▶ _WHAT THE EXERCISE ASKS_
Down to the last character, repeat the entries beneath this task.

▶ _RECORDS_
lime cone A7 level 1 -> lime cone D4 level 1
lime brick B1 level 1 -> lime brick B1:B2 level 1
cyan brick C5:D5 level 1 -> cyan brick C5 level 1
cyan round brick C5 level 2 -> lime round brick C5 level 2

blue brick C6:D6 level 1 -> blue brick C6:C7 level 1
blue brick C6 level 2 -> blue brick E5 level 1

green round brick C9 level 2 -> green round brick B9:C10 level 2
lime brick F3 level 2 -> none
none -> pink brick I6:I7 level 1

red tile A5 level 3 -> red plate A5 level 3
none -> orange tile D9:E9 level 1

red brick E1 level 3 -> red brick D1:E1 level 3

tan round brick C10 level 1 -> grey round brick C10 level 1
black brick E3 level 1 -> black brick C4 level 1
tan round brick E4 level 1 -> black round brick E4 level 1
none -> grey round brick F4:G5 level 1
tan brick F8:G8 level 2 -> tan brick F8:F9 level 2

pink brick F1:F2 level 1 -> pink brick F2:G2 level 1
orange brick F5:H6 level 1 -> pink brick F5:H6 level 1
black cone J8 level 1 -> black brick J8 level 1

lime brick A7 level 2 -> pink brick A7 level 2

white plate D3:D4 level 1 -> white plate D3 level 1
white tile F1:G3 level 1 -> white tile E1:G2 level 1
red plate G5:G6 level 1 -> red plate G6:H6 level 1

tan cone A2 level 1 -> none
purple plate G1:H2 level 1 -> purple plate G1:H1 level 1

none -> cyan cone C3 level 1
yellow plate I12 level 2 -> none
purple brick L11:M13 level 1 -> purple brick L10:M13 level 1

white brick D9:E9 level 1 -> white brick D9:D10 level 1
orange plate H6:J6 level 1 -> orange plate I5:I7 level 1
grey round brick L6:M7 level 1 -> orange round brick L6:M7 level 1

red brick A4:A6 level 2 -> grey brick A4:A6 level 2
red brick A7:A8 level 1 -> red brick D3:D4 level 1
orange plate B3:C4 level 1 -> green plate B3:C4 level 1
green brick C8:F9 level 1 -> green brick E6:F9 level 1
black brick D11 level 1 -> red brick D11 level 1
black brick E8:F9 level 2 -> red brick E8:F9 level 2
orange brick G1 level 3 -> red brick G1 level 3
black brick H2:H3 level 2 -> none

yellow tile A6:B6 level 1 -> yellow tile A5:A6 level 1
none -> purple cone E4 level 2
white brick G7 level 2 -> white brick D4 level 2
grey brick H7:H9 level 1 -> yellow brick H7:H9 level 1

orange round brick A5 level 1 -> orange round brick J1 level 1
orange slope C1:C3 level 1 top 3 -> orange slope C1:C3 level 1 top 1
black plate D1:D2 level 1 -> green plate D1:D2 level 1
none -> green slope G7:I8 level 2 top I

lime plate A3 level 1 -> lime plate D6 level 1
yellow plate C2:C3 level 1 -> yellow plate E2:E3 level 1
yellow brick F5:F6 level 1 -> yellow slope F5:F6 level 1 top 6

▶ _WRITTEN RESPONSE_
lime cone A7 level 1 -> lime cone D4 level 1
lime brick B1 level 1 -> lime brick B1:B2 level 1
cyan brick C5:D5 level 1 -> cyan brick C5 level 1
cyan round brick C5 level 2 -> lime round brick C5 level 2

blue brick C6:D6 level 1 -> blue brick C6:C7 level 1
blue brick C6 level 2 -> blue brick E5 level 1

green round brick C9 level 2 -> green round brick B9:C10 level 2
lime brick F3 level 2 -> none
none -> pink brick I6:I7 level 1

red tile A5 level 3 -> red plate A5 level 3
none -> orange tile D9:E9 level 1

red brick E1 level 3 -> red brick D1:E1 level 3

tan round brick C10 level 1 -> grey round brick C10 level 1
black brick E3 level 1 -> black brick C4 level 1
tan round brick E4 level 1 -> black round brick E4 level 1
none -> grey round brick F4:G5 level 1
tan brick F8:G8 level 2 -> tan brick F8:F9 level 2

pink brick F1:F2 level 1 -> pink brick F2:G2 level 1
orange brick F5:H6 level 1 -> pink brick F5:H6 level 1
black cone J8 level 1 -> black brick J8 level 1

lime brick A7 level 2 -> pink brick A7 level 2

white plate D3:D4 level 1 -> white plate D3 level 1
white tile F1:G3 level 1 -> white tile E1:G2 level 1
red plate G5:G6 level 1 -> red plate G6:H6 level 1

tan cone A2 level 1 -> none
purple plate G1:H2 level 1 -> purple plate G1:H1 level 1

none -> cyan cone C3 level 1
yellow plate I12 level 2 -> none
purple brick L11:M13 level 1 -> purple brick L10:M13 level 1

white brick D9:E9 level 1 -> white brick D9:D10 level 1
orange plate H6:J6 level 1 -> orange plate I5:I7 level 1
grey round brick L6:M7 level 1 -> orange round brick L6:M7 level 1

red brick A4:A6 level 2 -> grey brick A4:A6 level 2
red brick A7:A8 level 1 -> red brick D3:D4 level 1
orange plate B3:C4 level 1 -> green plate B3:C4 level 1
green brick C8:F9 level 1 -> green brick E6:F9 level 1
black brick D11 level 1 -> red brick D11 level 1
black brick E8:F9 level 2 -> red brick E8:F9 level 2
orange brick G1 level 3 -> red brick G1 level 3
black brick H2:H3 level 2 -> none

yellow tile A6:B6 level 1 -> yellow tile A5:A6 level 1
none -> purple cone E4 level 2
white brick G7 level 2 -> white brick D4 level 2
grey brick H7:H9 level 1 -> yellow brick H7:H9 level 1

orange round brick A5 level 1 -> orange round brick J1 level 1
orange slope C1:C3 level 1 top 3 -> orange slope C1:C3 level 1 top 1
black plate D1:D2 level 1 -> green plate D1:D2 level 1
none -> green slope G7:I8 level 2 top I

lime plate A3 level 1 -> lime plate D6 level 1
yellow plate C2:C3 level 1 -> yellow plate E2:E3 level 1
yellow brick F5:F6 level 1 -> yellow slope F5:F6 level 1 top 6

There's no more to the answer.